> [The task]
Take the data below and copy exactly the lines starting at the one with "blue semicircle: (172, 285)" and finishing at the one with "gray rectangle: (179, 487)", both included.

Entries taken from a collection
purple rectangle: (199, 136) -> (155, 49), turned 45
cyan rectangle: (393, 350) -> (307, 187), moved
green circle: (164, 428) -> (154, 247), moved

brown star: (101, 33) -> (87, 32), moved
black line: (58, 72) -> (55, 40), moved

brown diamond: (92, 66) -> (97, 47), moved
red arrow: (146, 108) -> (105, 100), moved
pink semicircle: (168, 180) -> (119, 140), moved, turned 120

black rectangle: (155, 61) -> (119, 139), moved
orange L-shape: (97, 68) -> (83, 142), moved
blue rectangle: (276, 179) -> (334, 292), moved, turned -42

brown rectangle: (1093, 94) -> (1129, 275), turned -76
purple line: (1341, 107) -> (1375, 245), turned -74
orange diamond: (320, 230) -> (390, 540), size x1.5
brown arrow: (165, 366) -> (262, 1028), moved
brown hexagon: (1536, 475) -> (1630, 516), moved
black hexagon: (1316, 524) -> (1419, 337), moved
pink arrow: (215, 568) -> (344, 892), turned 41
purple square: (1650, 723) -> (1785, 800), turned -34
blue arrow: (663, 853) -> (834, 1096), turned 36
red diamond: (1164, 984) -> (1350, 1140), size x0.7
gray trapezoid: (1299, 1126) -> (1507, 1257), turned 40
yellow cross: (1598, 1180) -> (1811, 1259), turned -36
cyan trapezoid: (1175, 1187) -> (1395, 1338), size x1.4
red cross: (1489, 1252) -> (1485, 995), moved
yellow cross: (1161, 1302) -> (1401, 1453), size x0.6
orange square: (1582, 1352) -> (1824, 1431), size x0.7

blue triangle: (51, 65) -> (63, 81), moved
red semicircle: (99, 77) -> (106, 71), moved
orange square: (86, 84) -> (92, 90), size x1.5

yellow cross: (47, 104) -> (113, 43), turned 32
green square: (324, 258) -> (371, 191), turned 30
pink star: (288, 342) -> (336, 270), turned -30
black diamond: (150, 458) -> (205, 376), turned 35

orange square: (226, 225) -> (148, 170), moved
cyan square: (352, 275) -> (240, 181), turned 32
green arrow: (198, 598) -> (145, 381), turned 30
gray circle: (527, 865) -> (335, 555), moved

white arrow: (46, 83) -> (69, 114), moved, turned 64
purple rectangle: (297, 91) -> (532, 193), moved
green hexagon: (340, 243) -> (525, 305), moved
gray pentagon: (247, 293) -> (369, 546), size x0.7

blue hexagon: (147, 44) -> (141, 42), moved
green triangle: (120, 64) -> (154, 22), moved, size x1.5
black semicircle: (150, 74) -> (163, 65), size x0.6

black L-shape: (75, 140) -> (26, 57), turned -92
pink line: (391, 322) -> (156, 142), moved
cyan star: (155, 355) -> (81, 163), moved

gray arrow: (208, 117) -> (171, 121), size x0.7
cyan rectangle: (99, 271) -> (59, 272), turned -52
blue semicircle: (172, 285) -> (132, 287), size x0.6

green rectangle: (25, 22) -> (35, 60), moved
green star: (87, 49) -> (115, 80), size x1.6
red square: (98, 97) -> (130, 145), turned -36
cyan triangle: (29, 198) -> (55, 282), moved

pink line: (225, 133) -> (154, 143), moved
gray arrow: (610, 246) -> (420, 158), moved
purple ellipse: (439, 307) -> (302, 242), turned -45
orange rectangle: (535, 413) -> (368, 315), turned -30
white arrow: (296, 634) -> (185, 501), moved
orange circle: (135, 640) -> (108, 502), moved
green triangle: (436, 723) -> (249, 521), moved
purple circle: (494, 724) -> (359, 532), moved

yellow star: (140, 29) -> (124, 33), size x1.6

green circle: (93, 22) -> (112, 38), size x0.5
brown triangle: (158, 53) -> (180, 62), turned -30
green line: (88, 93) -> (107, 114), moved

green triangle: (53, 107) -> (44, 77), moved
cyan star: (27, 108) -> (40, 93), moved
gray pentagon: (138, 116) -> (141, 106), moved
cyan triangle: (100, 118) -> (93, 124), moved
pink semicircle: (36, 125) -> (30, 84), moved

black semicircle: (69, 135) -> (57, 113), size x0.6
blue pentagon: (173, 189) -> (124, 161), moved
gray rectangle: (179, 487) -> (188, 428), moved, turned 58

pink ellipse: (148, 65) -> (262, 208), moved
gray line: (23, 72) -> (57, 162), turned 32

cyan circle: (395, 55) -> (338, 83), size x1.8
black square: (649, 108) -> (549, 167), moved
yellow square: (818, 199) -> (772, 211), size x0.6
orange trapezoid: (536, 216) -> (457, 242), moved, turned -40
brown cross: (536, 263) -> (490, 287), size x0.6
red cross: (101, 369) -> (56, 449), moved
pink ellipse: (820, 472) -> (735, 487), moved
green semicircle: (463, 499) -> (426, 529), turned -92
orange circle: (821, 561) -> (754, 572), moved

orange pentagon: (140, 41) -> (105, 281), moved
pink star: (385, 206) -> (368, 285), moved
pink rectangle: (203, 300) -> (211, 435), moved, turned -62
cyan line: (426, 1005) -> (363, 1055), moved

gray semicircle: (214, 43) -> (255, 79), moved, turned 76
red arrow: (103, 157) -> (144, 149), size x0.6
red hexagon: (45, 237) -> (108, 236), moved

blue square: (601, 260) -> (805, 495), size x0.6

> [Solution for this task]
blue semicircle: (172, 285) -> (132, 287), size x0.6

green rectangle: (25, 22) -> (35, 60), moved
green star: (87, 49) -> (115, 80), size x1.6
red square: (98, 97) -> (130, 145), turned -36
cyan triangle: (29, 198) -> (55, 282), moved

pink line: (225, 133) -> (154, 143), moved
gray arrow: (610, 246) -> (420, 158), moved
purple ellipse: (439, 307) -> (302, 242), turned -45
orange rectangle: (535, 413) -> (368, 315), turned -30
white arrow: (296, 634) -> (185, 501), moved
orange circle: (135, 640) -> (108, 502), moved
green triangle: (436, 723) -> (249, 521), moved
purple circle: (494, 724) -> (359, 532), moved

yellow star: (140, 29) -> (124, 33), size x1.6

green circle: (93, 22) -> (112, 38), size x0.5
brown triangle: (158, 53) -> (180, 62), turned -30
green line: (88, 93) -> (107, 114), moved

green triangle: (53, 107) -> (44, 77), moved
cyan star: (27, 108) -> (40, 93), moved
gray pentagon: (138, 116) -> (141, 106), moved
cyan triangle: (100, 118) -> (93, 124), moved
pink semicircle: (36, 125) -> (30, 84), moved

black semicircle: (69, 135) -> (57, 113), size x0.6
blue pentagon: (173, 189) -> (124, 161), moved
gray rectangle: (179, 487) -> (188, 428), moved, turned 58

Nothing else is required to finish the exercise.